### Requirement
Please return every line in the entries below with the word "satellite" in it.

(Source records)
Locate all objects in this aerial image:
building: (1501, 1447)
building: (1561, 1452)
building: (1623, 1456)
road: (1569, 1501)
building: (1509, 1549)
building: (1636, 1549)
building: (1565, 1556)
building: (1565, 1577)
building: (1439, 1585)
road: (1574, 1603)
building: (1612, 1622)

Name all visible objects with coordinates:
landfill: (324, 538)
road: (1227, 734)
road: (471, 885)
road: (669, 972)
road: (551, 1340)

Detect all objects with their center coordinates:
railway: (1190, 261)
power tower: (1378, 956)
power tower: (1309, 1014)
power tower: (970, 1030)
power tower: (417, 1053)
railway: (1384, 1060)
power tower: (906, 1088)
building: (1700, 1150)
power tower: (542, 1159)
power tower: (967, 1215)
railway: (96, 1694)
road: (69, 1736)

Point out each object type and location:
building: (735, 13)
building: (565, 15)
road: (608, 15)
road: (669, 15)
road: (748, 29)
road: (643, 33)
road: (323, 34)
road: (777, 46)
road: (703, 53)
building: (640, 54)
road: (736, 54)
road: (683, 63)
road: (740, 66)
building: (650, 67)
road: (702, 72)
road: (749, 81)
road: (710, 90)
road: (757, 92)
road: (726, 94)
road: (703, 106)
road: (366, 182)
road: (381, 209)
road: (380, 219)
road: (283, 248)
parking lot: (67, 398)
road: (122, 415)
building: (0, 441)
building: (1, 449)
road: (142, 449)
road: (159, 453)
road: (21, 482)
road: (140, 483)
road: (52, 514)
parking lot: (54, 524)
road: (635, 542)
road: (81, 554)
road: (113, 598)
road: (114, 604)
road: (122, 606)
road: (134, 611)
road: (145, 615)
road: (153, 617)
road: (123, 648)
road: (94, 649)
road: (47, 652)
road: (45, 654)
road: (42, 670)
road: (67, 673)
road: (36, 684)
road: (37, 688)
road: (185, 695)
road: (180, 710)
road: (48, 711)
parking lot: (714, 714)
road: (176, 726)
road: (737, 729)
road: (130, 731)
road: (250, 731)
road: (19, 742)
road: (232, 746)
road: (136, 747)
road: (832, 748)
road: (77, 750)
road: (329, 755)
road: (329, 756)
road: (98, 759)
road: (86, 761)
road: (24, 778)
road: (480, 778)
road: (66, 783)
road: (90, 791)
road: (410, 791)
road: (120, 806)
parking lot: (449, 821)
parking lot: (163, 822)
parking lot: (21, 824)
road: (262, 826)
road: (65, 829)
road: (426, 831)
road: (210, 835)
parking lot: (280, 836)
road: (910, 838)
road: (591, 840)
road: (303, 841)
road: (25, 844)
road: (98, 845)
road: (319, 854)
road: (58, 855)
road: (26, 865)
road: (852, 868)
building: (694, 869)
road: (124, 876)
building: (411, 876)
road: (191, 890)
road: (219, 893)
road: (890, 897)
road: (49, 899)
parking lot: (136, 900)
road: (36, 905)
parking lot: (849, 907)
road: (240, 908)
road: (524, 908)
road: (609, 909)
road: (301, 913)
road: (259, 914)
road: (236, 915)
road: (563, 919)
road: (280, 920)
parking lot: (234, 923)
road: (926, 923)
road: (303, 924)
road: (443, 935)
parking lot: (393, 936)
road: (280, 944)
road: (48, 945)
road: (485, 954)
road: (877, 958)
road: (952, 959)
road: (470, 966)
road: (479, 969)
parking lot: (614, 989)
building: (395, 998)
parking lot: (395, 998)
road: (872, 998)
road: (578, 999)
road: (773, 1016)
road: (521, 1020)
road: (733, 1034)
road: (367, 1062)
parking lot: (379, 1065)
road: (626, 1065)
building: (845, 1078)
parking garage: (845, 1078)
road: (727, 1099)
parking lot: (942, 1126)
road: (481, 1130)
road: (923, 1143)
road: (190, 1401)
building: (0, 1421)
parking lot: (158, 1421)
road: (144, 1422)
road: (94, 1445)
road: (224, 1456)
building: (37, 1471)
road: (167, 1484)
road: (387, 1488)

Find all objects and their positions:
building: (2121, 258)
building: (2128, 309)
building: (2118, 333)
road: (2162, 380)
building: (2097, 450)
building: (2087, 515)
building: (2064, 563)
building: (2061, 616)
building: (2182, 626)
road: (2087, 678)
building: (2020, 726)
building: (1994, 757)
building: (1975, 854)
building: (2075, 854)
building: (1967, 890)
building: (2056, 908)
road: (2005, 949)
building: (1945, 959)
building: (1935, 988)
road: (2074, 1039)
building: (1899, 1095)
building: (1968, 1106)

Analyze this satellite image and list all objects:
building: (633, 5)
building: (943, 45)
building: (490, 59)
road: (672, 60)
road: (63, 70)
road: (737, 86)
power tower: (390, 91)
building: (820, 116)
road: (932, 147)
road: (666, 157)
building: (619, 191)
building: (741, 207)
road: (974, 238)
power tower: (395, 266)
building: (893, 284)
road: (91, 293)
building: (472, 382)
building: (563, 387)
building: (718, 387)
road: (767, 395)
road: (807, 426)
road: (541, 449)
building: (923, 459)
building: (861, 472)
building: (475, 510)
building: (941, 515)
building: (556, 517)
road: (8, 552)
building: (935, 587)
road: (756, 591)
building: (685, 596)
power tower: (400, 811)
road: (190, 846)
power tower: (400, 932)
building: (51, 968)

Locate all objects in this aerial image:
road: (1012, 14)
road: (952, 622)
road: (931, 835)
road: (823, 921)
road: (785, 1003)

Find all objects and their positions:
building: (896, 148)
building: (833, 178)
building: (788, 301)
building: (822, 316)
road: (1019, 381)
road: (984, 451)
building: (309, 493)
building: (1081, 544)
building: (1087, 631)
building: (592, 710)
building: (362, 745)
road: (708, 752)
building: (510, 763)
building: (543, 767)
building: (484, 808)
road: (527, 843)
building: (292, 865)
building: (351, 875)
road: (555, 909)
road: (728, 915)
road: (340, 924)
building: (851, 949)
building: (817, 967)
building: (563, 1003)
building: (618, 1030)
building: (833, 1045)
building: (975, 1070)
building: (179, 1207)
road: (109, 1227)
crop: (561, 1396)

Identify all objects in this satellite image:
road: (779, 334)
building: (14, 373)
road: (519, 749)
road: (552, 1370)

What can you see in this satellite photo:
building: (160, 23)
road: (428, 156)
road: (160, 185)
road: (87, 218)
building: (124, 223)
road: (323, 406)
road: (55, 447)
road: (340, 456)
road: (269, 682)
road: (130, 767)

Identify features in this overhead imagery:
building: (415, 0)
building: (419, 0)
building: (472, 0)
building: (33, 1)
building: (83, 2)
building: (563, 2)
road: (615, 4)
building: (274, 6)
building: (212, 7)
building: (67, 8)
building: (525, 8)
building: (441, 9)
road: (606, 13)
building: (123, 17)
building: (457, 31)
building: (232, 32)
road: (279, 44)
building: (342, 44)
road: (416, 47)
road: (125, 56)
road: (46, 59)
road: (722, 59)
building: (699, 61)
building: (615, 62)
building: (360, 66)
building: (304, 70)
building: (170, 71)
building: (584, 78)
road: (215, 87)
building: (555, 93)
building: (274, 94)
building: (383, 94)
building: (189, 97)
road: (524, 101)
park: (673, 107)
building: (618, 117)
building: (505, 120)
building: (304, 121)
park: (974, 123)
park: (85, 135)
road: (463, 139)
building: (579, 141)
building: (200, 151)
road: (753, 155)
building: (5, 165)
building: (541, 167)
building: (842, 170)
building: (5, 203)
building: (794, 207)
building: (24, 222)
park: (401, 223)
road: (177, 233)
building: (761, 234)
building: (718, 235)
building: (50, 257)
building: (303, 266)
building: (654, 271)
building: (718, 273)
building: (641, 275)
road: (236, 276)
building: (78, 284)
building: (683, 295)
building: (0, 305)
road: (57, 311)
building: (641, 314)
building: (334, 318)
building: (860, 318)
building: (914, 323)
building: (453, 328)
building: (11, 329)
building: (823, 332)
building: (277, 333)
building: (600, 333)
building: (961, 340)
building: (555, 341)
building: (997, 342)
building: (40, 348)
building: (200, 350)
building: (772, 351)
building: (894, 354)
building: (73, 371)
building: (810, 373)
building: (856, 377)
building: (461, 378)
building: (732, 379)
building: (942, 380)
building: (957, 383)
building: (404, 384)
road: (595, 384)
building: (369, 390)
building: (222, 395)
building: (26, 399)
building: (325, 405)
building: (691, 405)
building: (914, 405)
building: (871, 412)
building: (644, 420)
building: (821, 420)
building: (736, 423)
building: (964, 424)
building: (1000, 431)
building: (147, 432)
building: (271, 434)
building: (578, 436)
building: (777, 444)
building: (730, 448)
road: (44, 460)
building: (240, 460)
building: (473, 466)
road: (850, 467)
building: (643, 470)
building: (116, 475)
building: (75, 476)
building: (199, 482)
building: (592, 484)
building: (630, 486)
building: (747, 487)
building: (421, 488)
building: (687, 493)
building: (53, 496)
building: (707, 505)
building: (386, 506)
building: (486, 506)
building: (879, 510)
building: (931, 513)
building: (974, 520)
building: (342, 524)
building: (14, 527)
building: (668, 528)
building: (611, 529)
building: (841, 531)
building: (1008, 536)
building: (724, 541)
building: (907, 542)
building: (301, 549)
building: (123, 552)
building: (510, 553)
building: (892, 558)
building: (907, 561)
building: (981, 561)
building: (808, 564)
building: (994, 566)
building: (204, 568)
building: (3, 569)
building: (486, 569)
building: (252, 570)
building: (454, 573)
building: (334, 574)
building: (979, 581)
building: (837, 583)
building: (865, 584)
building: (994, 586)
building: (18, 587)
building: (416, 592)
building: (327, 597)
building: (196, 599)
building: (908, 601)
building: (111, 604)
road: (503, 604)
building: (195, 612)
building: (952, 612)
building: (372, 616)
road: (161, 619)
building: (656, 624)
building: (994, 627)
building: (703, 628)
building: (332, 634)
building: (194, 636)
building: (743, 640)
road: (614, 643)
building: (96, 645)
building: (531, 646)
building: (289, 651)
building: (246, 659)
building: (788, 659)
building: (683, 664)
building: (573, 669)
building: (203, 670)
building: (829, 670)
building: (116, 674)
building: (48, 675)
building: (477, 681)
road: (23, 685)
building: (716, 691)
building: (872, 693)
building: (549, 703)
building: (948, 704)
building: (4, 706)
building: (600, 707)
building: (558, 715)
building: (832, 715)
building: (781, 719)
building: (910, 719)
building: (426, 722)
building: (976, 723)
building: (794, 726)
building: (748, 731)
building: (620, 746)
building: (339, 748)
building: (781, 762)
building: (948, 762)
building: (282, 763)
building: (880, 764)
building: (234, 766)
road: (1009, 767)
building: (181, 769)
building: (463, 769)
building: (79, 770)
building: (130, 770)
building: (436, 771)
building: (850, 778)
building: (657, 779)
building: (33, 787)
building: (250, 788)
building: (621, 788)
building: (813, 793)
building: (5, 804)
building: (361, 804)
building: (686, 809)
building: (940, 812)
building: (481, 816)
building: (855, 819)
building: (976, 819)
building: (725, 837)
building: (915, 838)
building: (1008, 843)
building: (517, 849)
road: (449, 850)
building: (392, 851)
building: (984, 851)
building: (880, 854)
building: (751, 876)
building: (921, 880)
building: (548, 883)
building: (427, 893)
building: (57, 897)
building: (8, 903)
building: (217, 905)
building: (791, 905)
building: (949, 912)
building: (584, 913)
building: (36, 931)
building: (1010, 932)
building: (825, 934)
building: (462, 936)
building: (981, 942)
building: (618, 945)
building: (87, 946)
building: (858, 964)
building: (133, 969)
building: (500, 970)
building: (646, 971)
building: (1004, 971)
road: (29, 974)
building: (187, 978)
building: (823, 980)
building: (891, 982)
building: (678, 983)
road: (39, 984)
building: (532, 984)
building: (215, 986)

### Task output
Analyze this satellite image and list all objects:
Identify all objects in this satellite image:
What can you see in this satellite photo:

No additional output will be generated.